• About this exercise
Retype the entries below exactly, dropping the images.

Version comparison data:
* * *
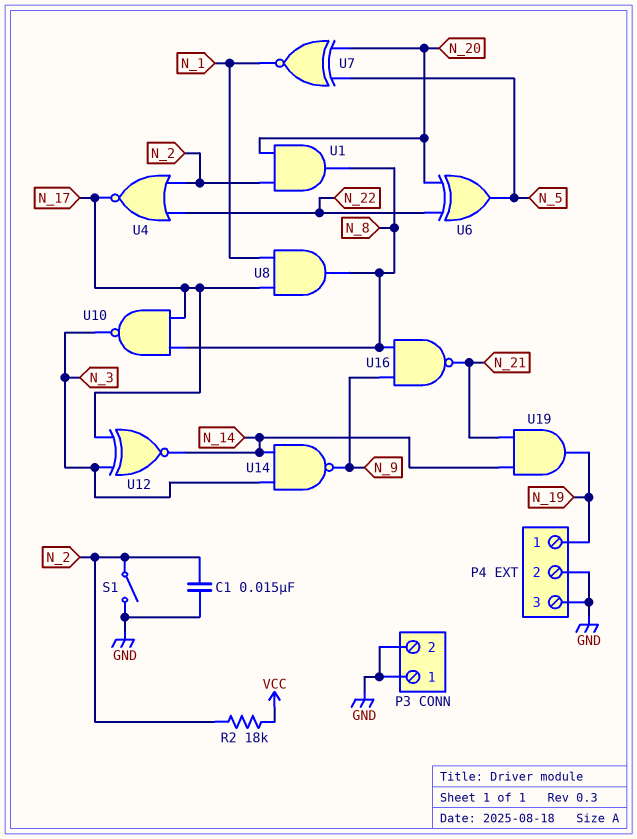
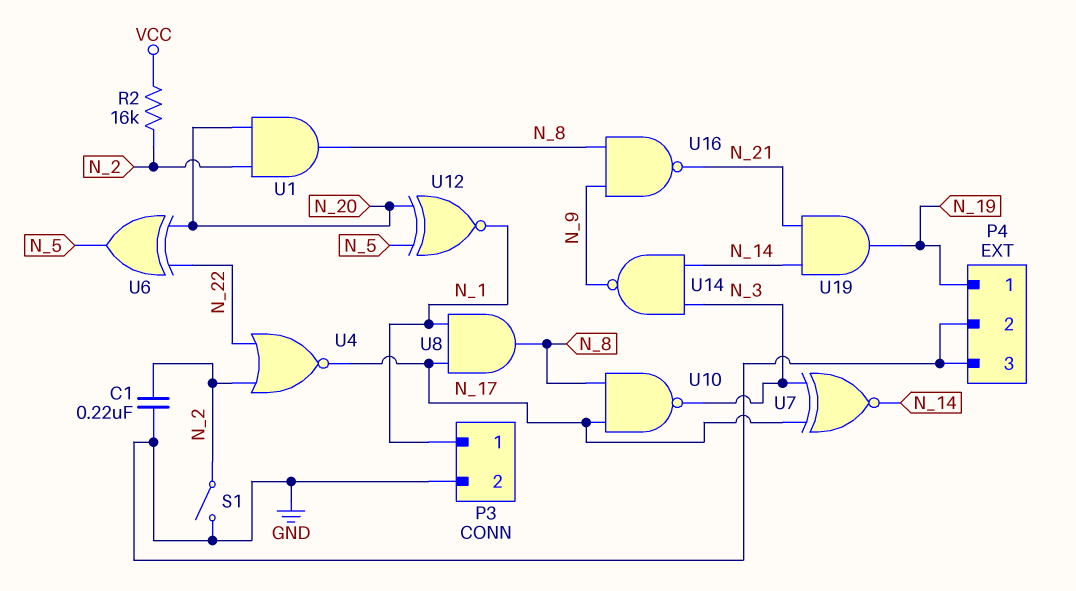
C1: 15nF (GND, N_2) -> 220nF (GND, N_2)
P3 pin 1: GND -> N_1
R2: 18k (N_2, VCC) -> 16k (N_2, VCC)
U7: XNOR (in N_5, in N_20, out N_1) -> XNOR (in N_3, in N_17, out N_14)
U12: XNOR (in N_3, in N_17, out N_14) -> XNOR (in N_5, in N_20, out N_1)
* * *
• Task output
C1: 15nF (GND, N_2) -> 220nF (GND, N_2)
P3 pin 1: GND -> N_1
R2: 18k (N_2, VCC) -> 16k (N_2, VCC)
U7: XNOR (in N_5, in N_20, out N_1) -> XNOR (in N_3, in N_17, out N_14)
U12: XNOR (in N_3, in N_17, out N_14) -> XNOR (in N_5, in N_20, out N_1)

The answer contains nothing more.